▸ The task:
Once the line holding "LUX3 pin SCL: D11 -> A0" appears, repeat it and each line after it to the end of the data, exactly and with nothing else; pictures stay out.

▸ Source records:
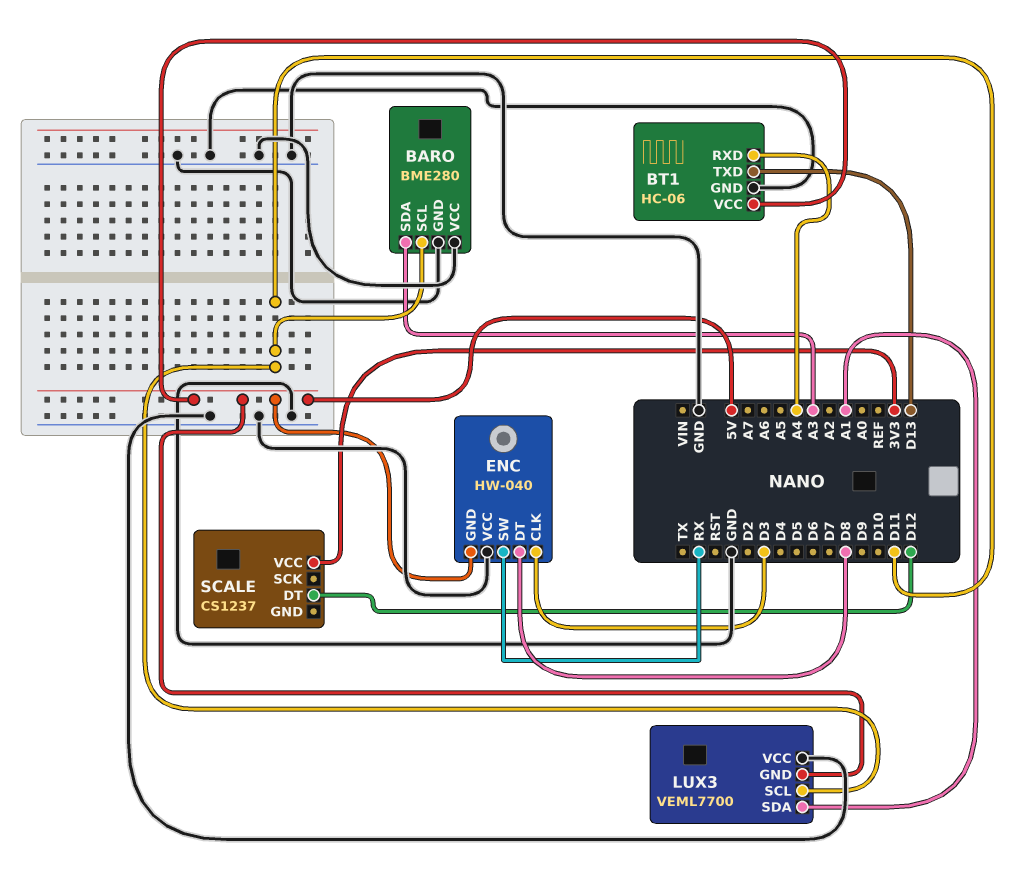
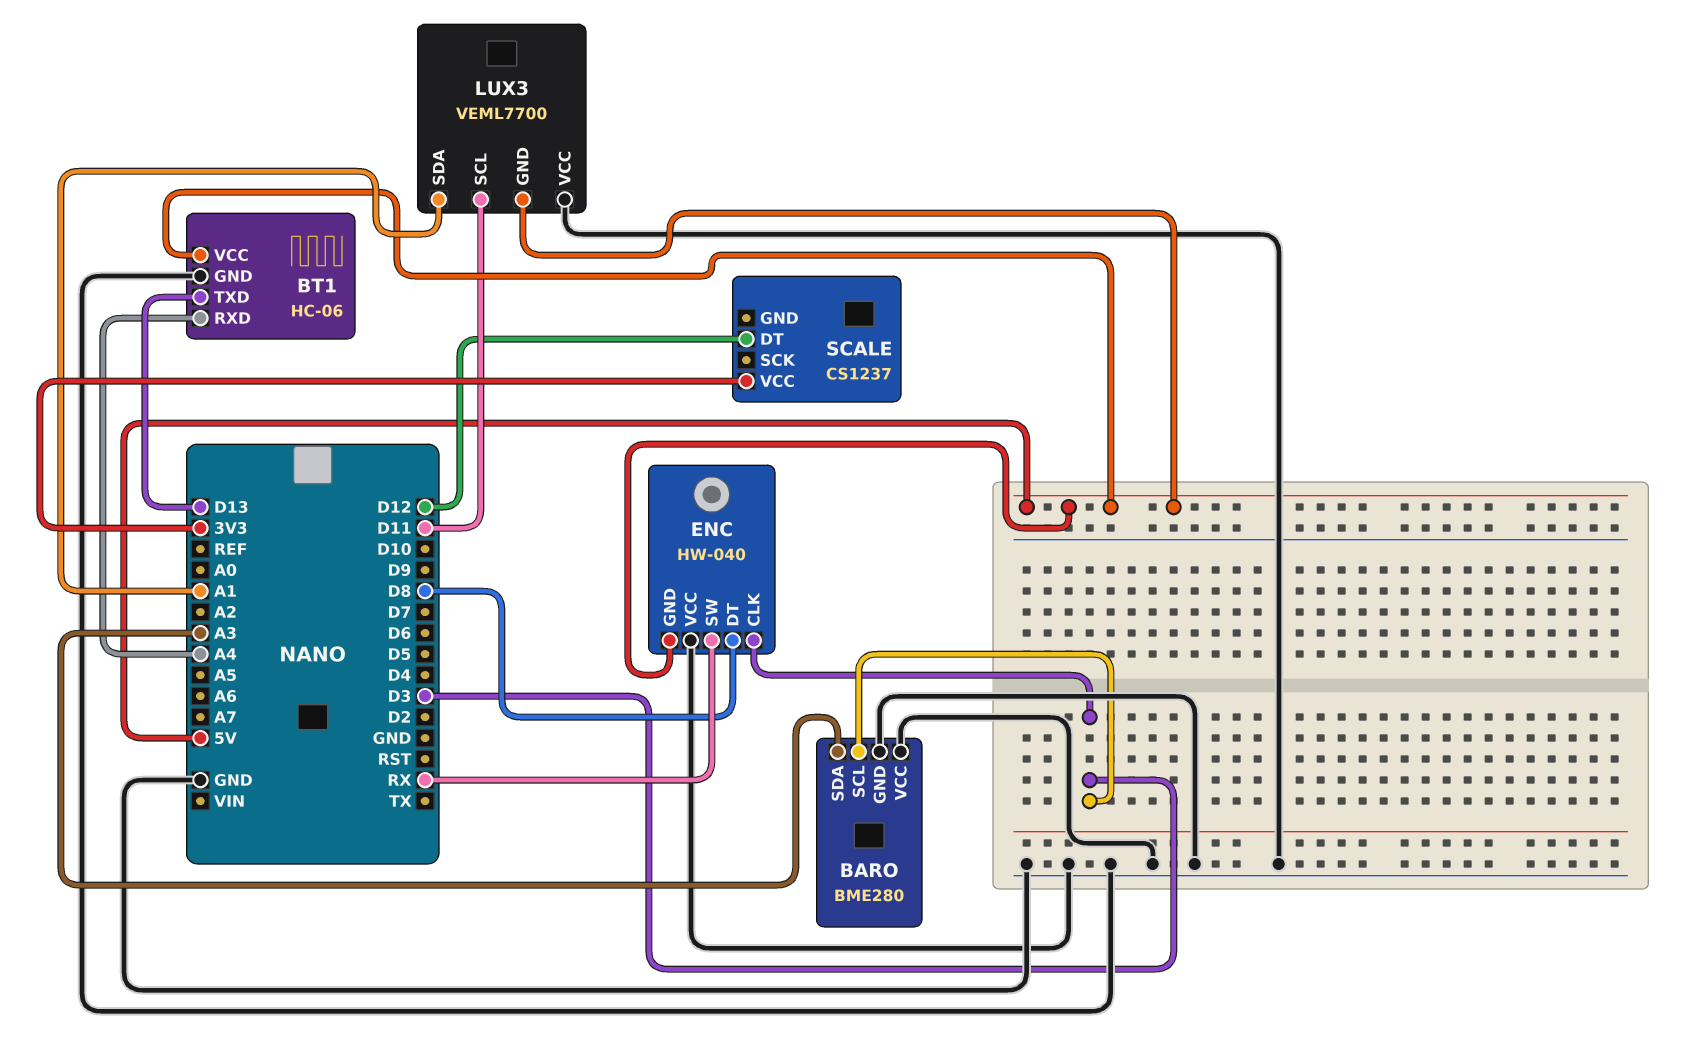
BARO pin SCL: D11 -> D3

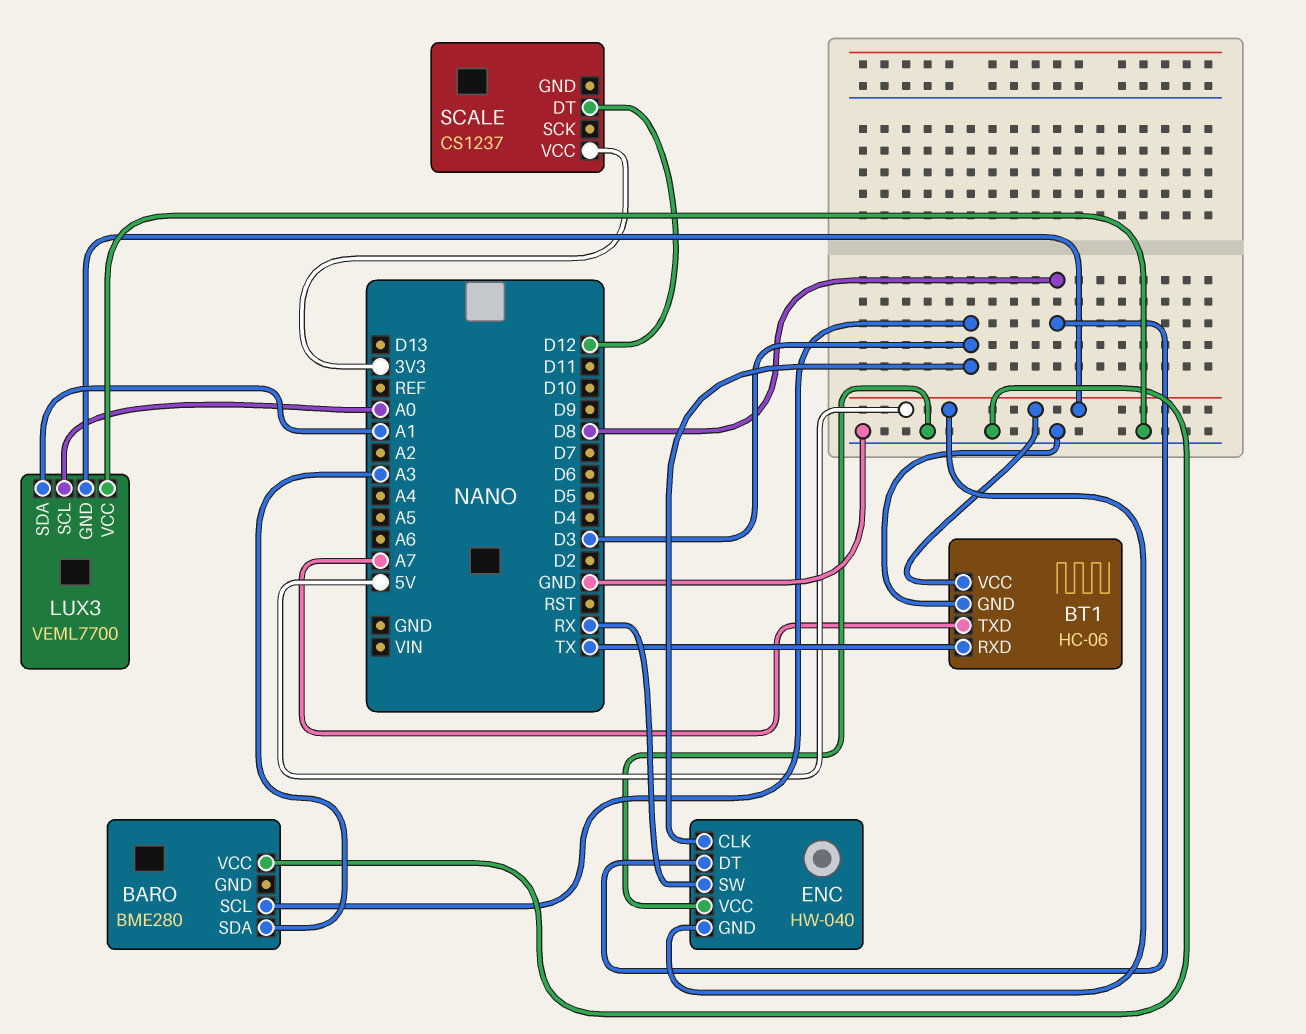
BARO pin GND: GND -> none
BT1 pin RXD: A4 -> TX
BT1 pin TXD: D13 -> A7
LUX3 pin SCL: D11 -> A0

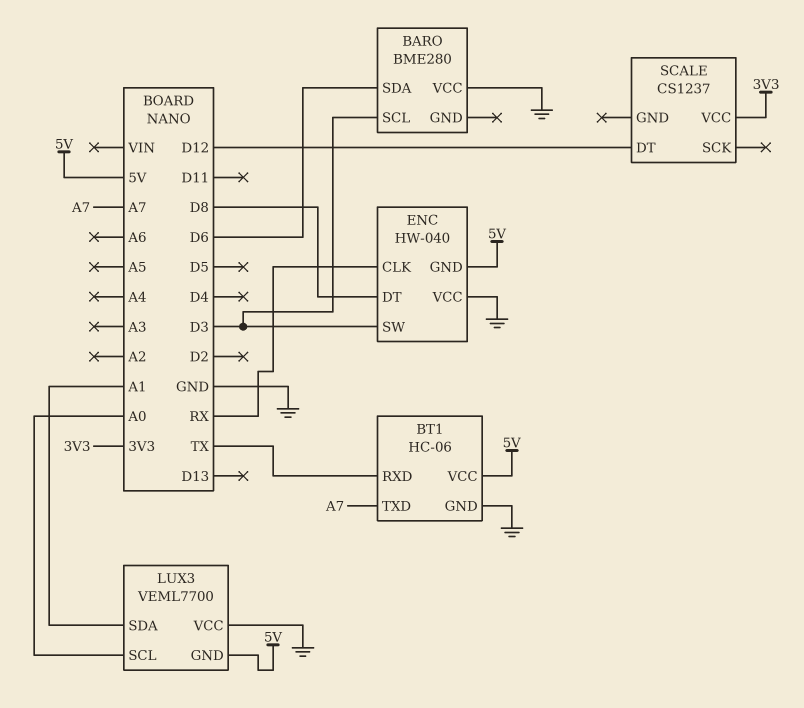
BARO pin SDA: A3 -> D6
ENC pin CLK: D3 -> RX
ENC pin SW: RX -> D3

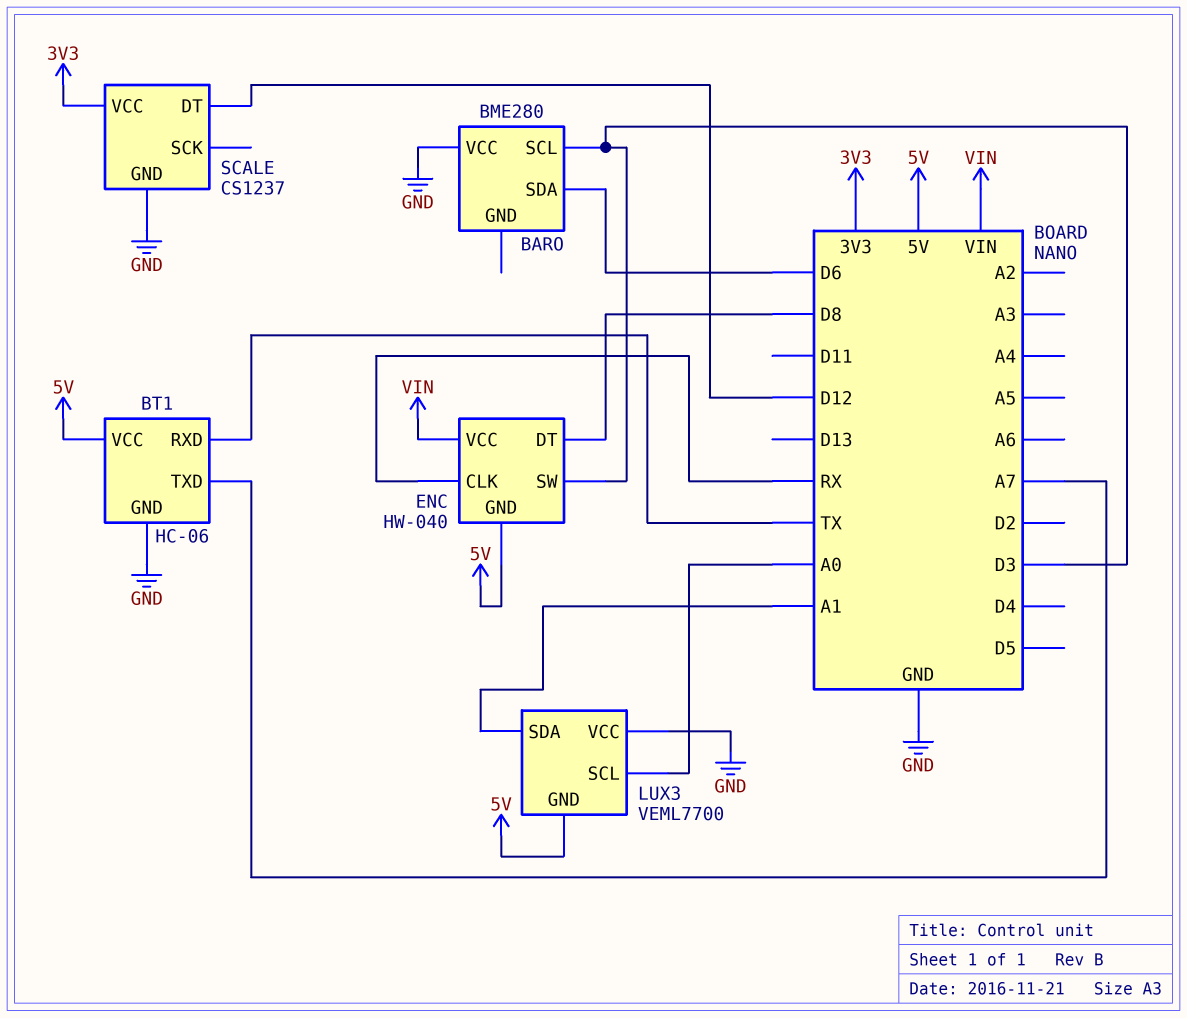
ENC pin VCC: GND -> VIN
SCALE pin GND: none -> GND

▸ Result for this task:
LUX3 pin SCL: D11 -> A0

BARO pin SDA: A3 -> D6
ENC pin CLK: D3 -> RX
ENC pin SW: RX -> D3

ENC pin VCC: GND -> VIN
SCALE pin GND: none -> GND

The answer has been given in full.